* _YOUR OBJECTIVE_
Copy exactly the lines from the one containing "264,266 = 330,377 x0.46" through the last line of the records below, both included, and leave out the pictures.

/---

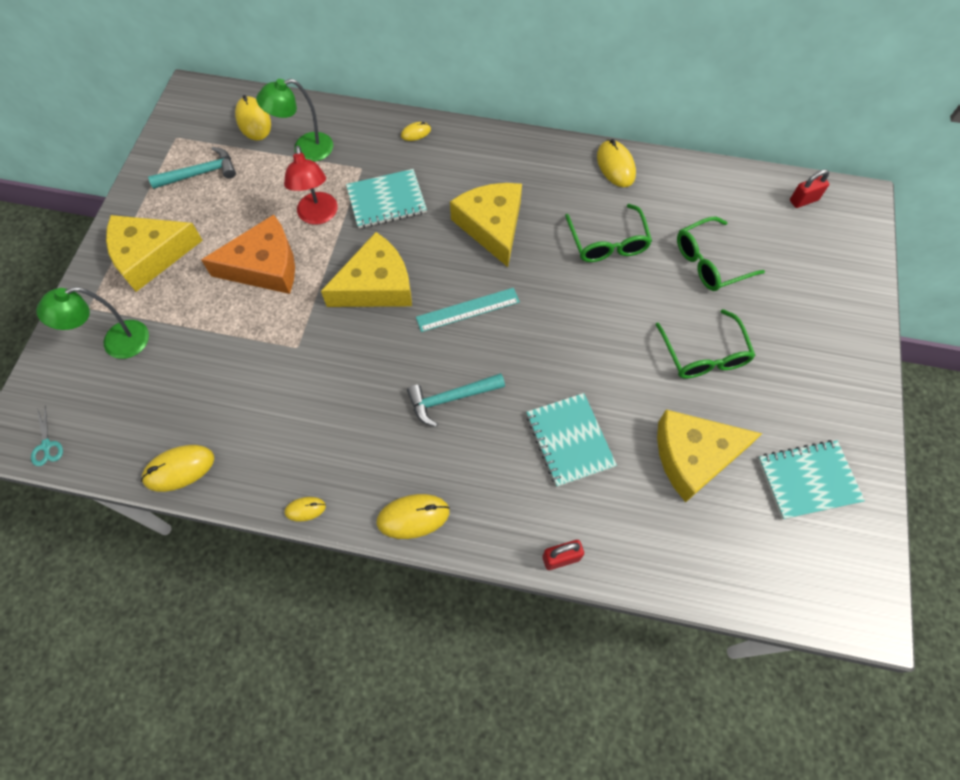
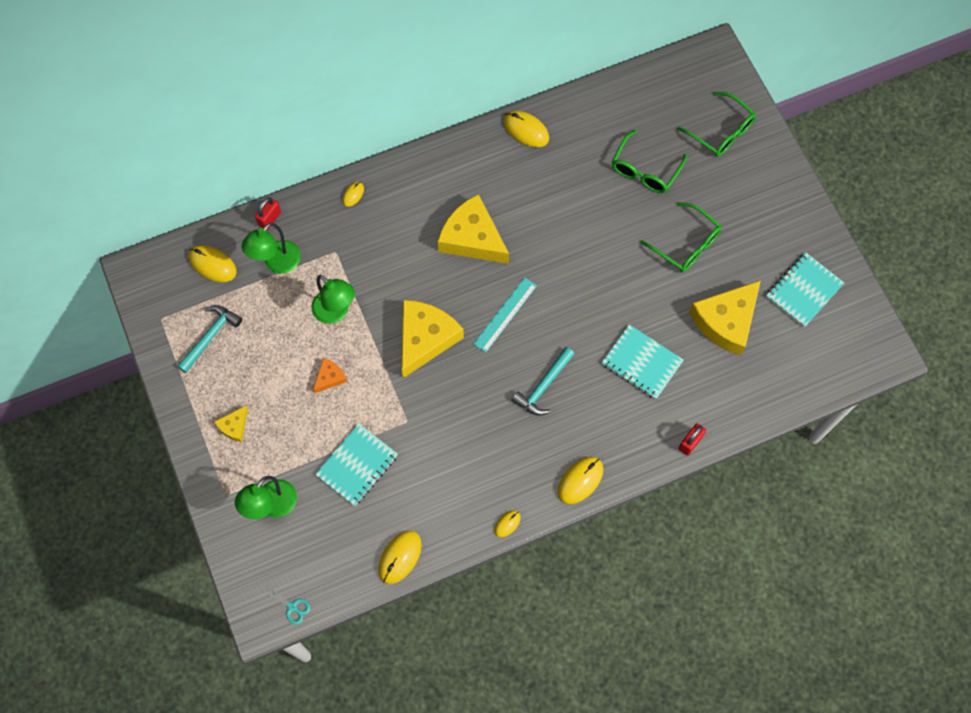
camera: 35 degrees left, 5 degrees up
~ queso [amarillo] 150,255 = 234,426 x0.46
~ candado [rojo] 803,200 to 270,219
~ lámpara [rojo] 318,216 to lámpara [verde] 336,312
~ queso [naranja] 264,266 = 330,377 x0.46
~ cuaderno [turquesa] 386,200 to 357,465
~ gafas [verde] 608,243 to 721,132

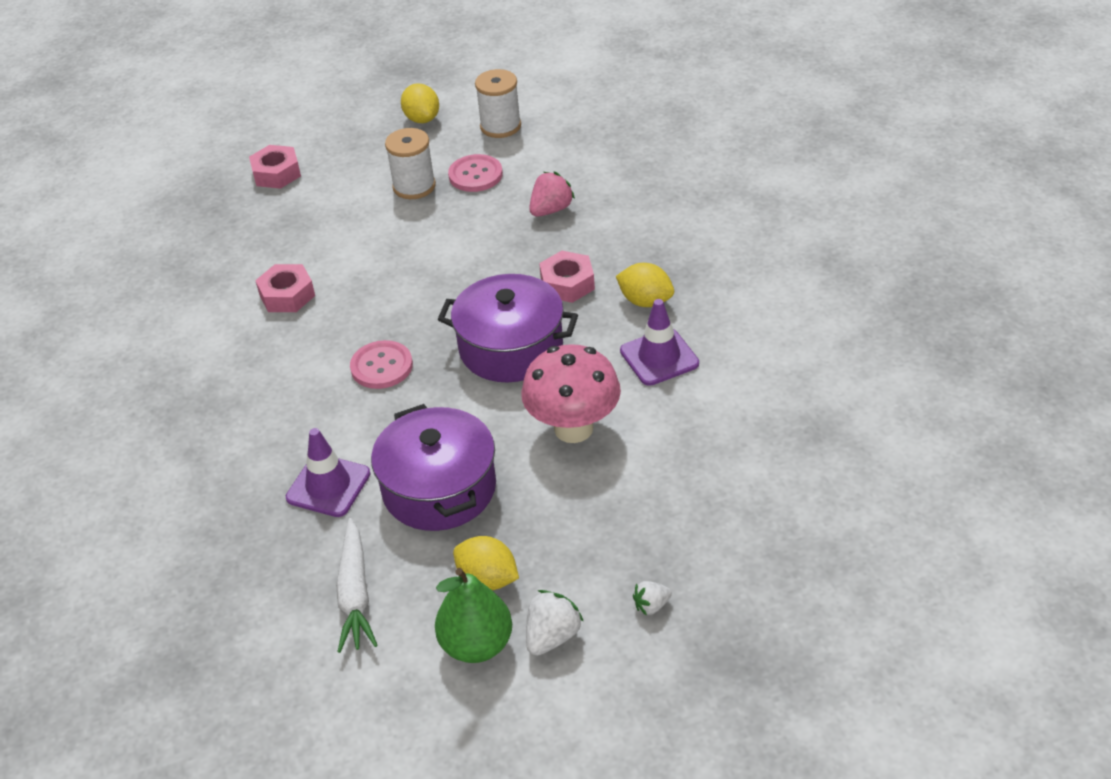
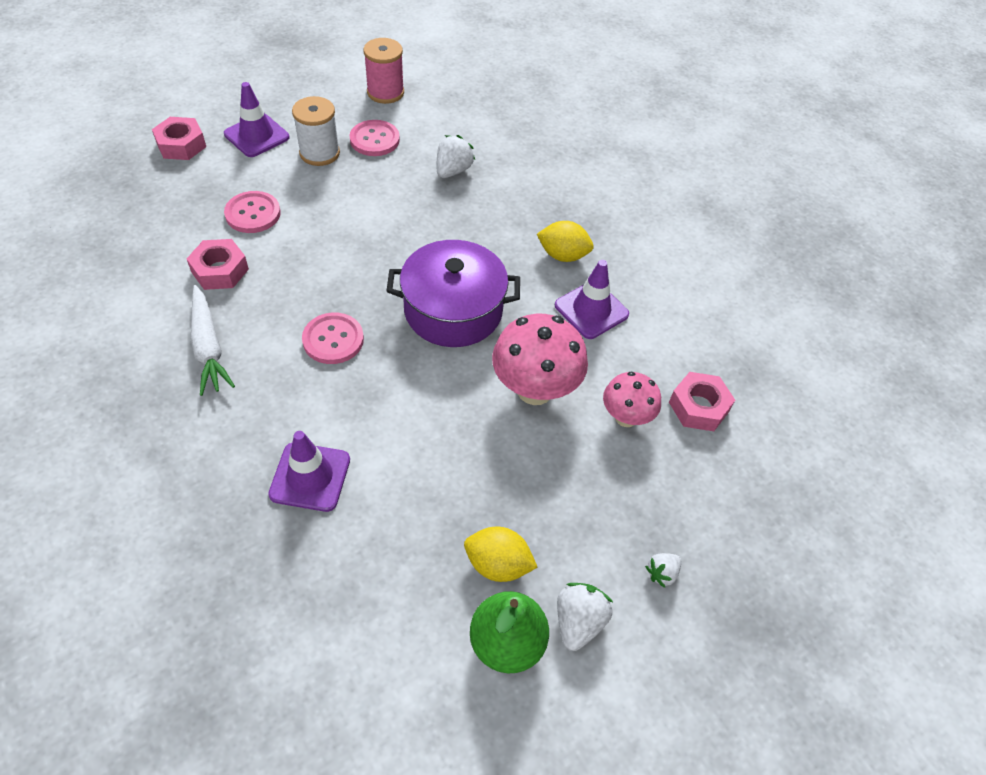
camera: 20 degrees left, 10 degrees up
~ zanahoria [blanco] 355,594 to 208,347
+ cono de tráfico [morado] 256,136
+ botón [rosa] 253,214
~ carrete [blanco] 500,126 to carrete [rosa] 385,92
~ fresa [rosa] 551,210 to fresa [blanco] 453,171
+ seta [rosa] 626,417
~ tuerca [rosa] 567,284 to 698,407
- olla [morado] 439,488
- limón [amarillo] 422,119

\---

* _SOLUTION TO THIS EXERCISE_
~ queso [naranja] 264,266 = 330,377 x0.46
~ cuaderno [turquesa] 386,200 to 357,465
~ gafas [verde] 608,243 to 721,132

camera: 20 degrees left, 10 degrees up
~ zanahoria [blanco] 355,594 to 208,347
+ cono de tráfico [morado] 256,136
+ botón [rosa] 253,214
~ carrete [blanco] 500,126 to carrete [rosa] 385,92
~ fresa [rosa] 551,210 to fresa [blanco] 453,171
+ seta [rosa] 626,417
~ tuerca [rosa] 567,284 to 698,407
- olla [morado] 439,488
- limón [amarillo] 422,119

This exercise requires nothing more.